### DATA FOR THIS TASK ###

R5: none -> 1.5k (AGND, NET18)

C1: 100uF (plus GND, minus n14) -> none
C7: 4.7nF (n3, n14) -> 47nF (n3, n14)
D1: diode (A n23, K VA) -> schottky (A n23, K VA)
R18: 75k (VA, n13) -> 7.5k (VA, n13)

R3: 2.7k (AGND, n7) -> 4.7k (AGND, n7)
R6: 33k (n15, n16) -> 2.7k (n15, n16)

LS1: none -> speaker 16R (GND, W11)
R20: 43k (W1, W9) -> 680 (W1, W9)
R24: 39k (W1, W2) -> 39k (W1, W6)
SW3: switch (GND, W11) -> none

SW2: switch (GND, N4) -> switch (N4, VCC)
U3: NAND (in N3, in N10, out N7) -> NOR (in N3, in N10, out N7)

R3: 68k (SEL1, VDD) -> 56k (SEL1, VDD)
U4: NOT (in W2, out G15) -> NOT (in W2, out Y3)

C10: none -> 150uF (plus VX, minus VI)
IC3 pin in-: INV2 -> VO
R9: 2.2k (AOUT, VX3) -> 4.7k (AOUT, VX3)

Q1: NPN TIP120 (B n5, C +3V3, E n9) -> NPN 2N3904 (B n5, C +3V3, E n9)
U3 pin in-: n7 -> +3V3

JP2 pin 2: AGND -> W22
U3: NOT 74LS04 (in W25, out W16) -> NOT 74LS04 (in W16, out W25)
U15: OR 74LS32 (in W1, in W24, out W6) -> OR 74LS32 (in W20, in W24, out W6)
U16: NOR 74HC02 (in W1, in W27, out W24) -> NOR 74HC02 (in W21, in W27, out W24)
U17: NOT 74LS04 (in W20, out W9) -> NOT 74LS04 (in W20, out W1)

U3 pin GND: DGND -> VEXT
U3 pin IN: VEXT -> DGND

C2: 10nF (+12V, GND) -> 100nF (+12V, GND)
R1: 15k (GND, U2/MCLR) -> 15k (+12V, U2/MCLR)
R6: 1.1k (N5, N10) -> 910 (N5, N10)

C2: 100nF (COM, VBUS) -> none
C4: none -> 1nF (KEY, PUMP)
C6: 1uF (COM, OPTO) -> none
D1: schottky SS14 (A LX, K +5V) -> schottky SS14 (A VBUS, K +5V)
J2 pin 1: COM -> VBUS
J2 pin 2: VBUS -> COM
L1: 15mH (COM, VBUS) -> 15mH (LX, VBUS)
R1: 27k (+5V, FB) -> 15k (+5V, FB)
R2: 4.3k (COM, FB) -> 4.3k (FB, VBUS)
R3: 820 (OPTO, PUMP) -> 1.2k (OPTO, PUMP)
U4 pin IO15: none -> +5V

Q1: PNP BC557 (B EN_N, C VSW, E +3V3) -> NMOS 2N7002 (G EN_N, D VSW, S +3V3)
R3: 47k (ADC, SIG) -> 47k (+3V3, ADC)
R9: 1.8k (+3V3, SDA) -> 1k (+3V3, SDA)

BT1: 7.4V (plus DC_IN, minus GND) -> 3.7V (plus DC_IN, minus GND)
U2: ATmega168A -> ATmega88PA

###

TASK BRIEF: Emit verbatim the lines running from the one with "Q1: PNP BC557" through the last line of the data, both endpoints inclusive.

SOLUTION TO THE EXERCISE:
Q1: PNP BC557 (B EN_N, C VSW, E +3V3) -> NMOS 2N7002 (G EN_N, D VSW, S +3V3)
R3: 47k (ADC, SIG) -> 47k (+3V3, ADC)
R9: 1.8k (+3V3, SDA) -> 1k (+3V3, SDA)

BT1: 7.4V (plus DC_IN, minus GND) -> 3.7V (plus DC_IN, minus GND)
U2: ATmega168A -> ATmega88PA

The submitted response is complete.